START Input records
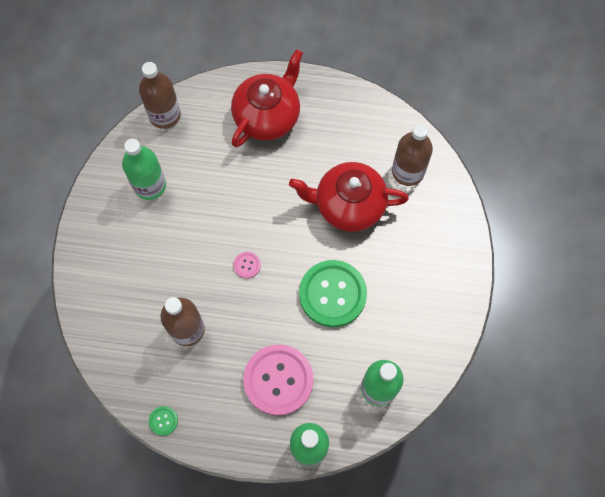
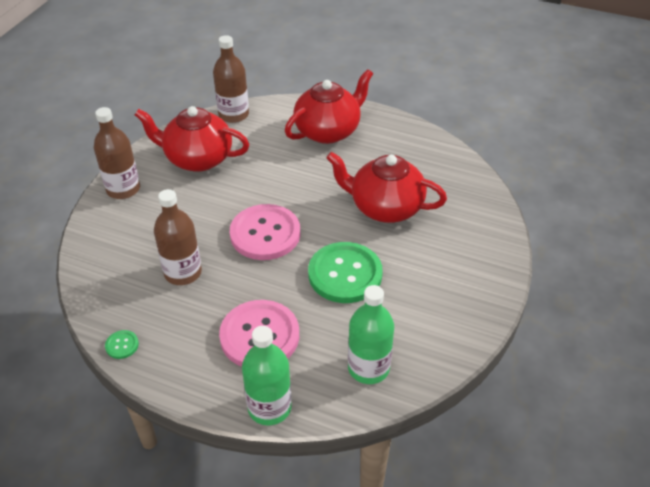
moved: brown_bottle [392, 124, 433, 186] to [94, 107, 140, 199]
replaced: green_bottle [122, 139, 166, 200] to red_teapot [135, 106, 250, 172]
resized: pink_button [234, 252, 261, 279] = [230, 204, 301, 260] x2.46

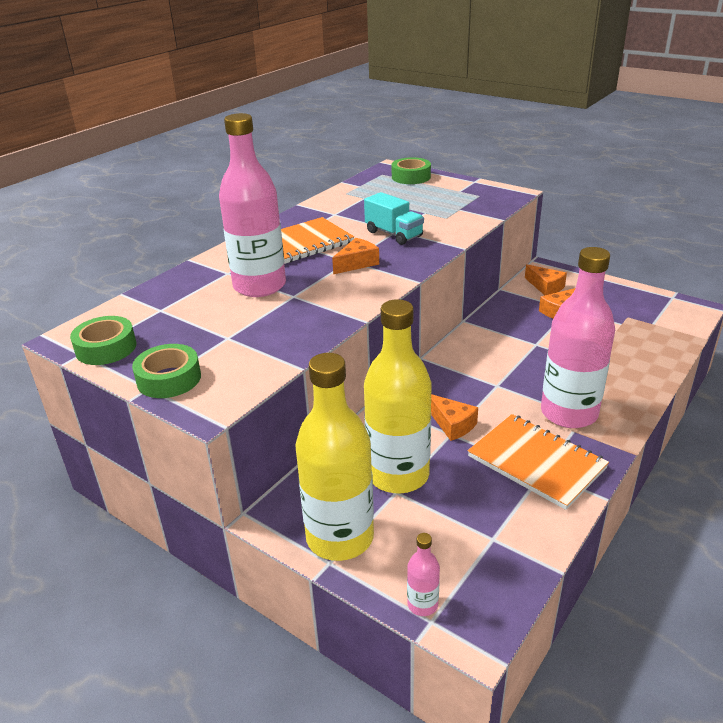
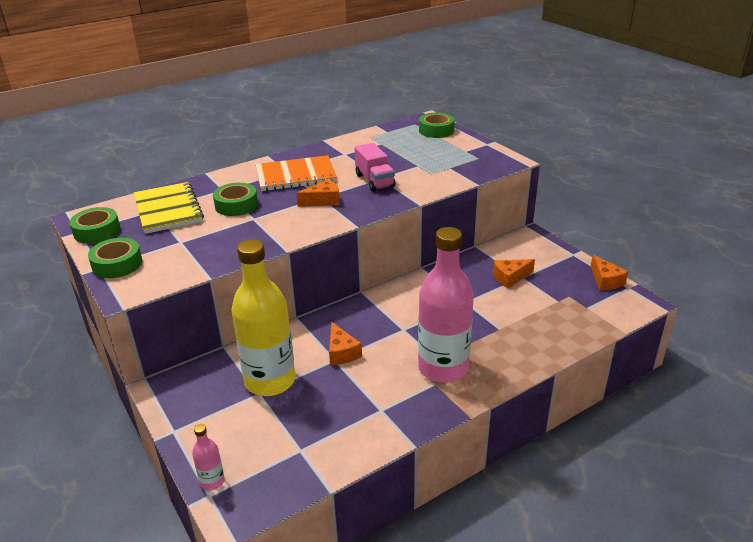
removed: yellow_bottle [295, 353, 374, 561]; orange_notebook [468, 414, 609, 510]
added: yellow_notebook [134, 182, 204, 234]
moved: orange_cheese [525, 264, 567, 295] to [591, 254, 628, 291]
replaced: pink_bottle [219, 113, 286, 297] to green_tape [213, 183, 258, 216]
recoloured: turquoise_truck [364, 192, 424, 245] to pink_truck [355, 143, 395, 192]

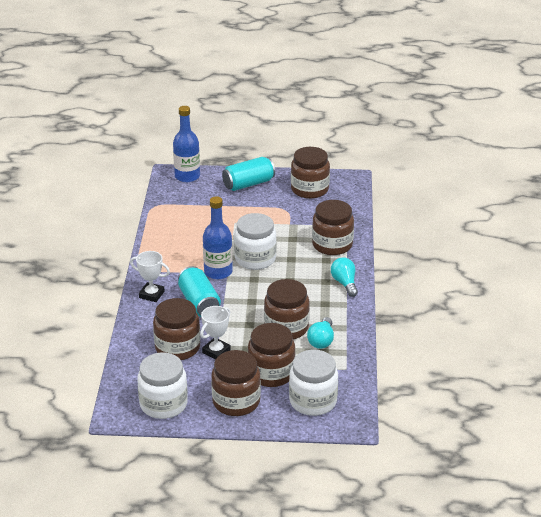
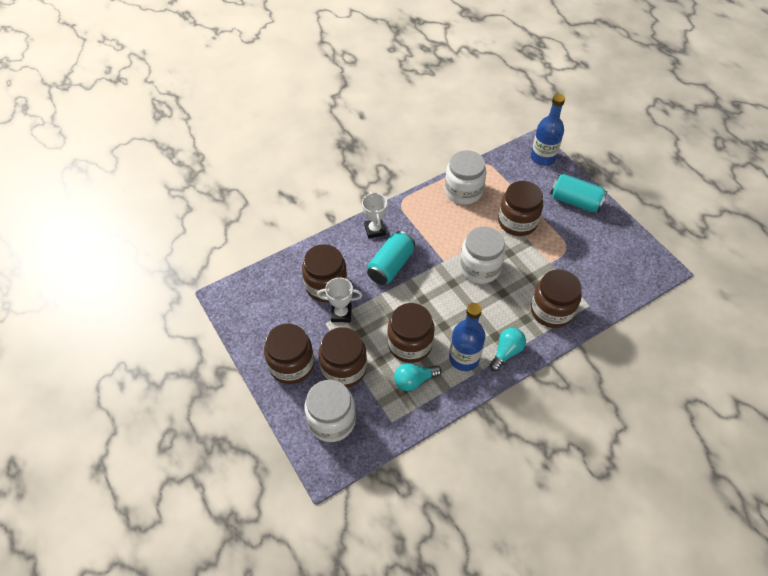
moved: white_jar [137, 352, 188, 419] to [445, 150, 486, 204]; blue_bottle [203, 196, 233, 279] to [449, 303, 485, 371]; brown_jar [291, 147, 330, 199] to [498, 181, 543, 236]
END Input records
START Input records
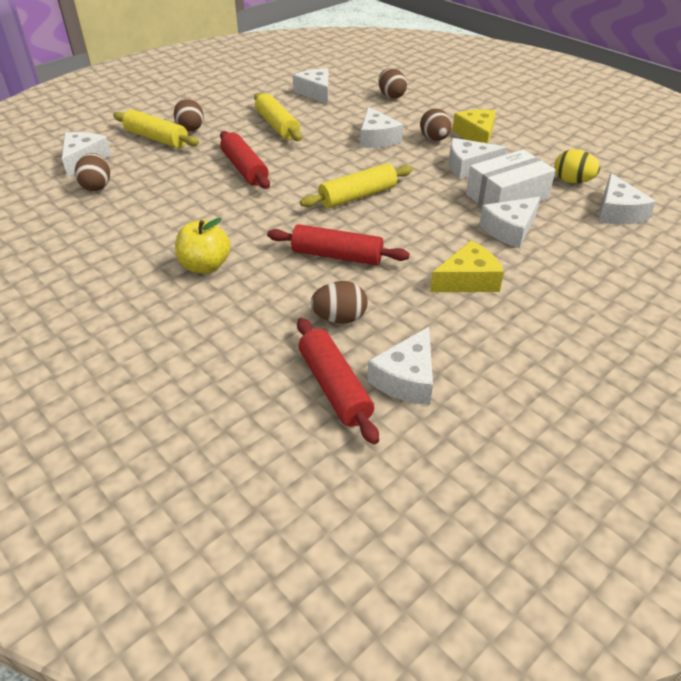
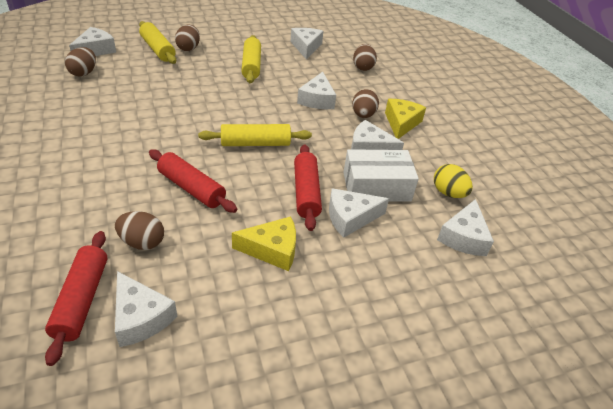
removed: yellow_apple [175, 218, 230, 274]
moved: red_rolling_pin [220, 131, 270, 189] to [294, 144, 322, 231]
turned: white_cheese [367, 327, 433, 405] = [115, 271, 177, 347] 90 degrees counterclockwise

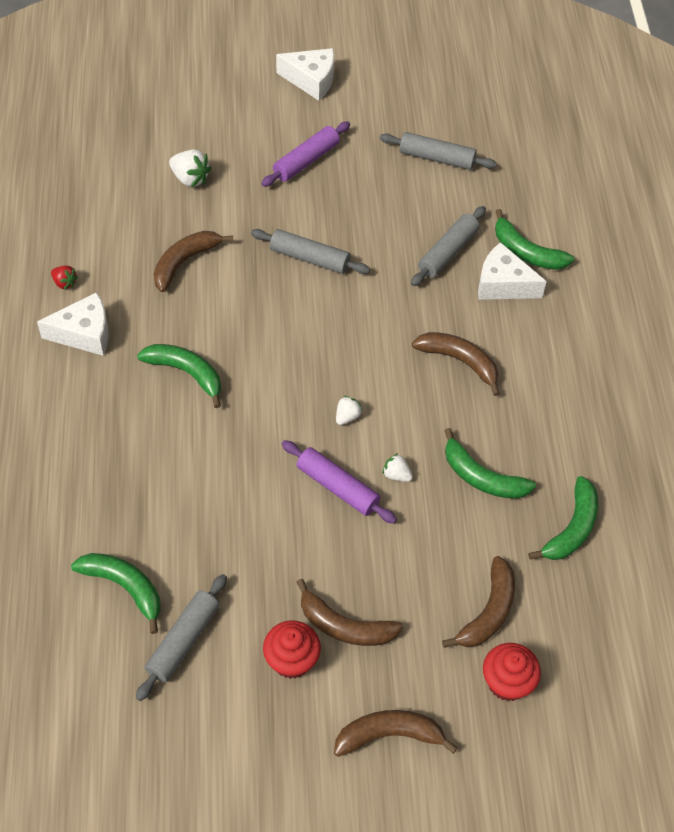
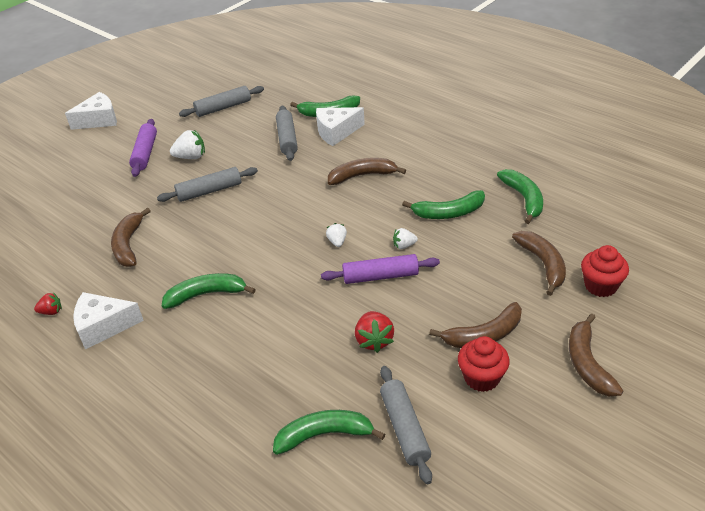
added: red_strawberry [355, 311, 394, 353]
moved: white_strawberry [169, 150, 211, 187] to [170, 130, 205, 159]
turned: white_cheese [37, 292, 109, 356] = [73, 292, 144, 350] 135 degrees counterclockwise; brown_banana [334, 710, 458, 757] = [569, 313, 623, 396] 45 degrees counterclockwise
END Input records
### Task item
From the entries, copy every line in which the string "turned" can be found.

### Task response
turned: white_cheese [367, 327, 433, 405] = [115, 271, 177, 347] 90 degrees counterclockwise
turned: white_cheese [37, 292, 109, 356] = [73, 292, 144, 350] 135 degrees counterclockwise; brown_banana [334, 710, 458, 757] = [569, 313, 623, 396] 45 degrees counterclockwise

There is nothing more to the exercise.